__What you should do__: The required result is an exact copy of the material from the line with "(647, 276) = (380, 347): purple" through its final line, both ends included.

__Task material__:
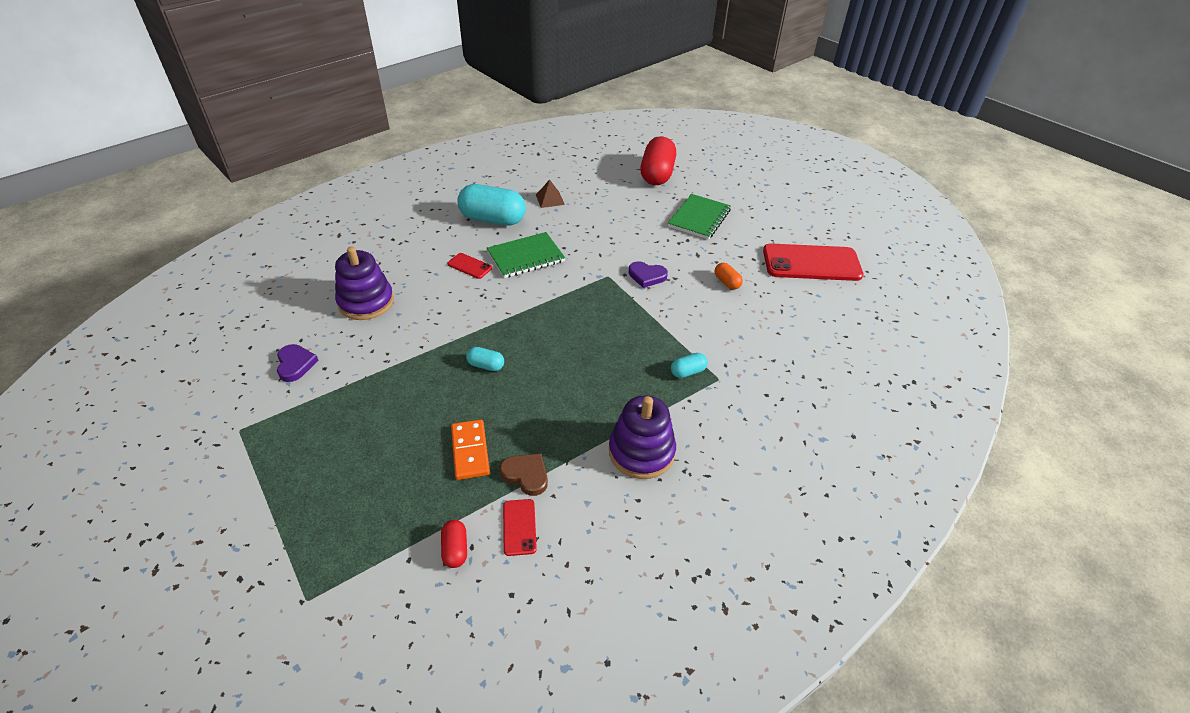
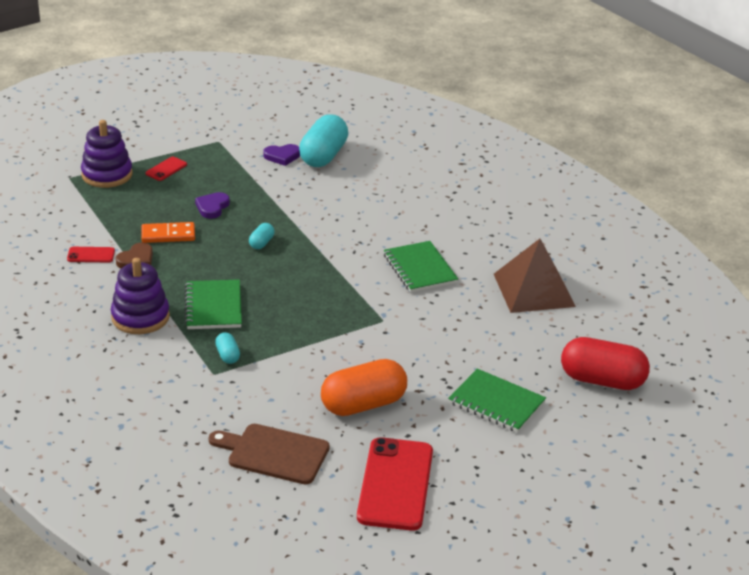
camera: 95 degrees right, 10 degrees down
(366, 302) = (356, 182): purple stacking toy -> purple stacking toy (107, 175)
(455, 549) = (83, 229): red capsule -> none
(469, 266) = (406, 235): red phone -> red phone (166, 169)
(493, 219) = (490, 250): turquoise capsule -> turquoise capsule (323, 156)
(550, 199) = (534, 290): brown pyramid -> brown pyramid, size x2.23
(610, 391) = (213, 307): none -> green notebook
(647, 276) = (380, 347): purple heart -> purple heart (212, 207)
(727, 282) = (363, 404): orange capsule -> orange capsule, size x2.22
(809, 329) = (274, 453): none -> brown cutting board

__Output of the exercise__:
(647, 276) = (380, 347): purple heart -> purple heart (212, 207)
(727, 282) = (363, 404): orange capsule -> orange capsule, size x2.22
(809, 329) = (274, 453): none -> brown cutting board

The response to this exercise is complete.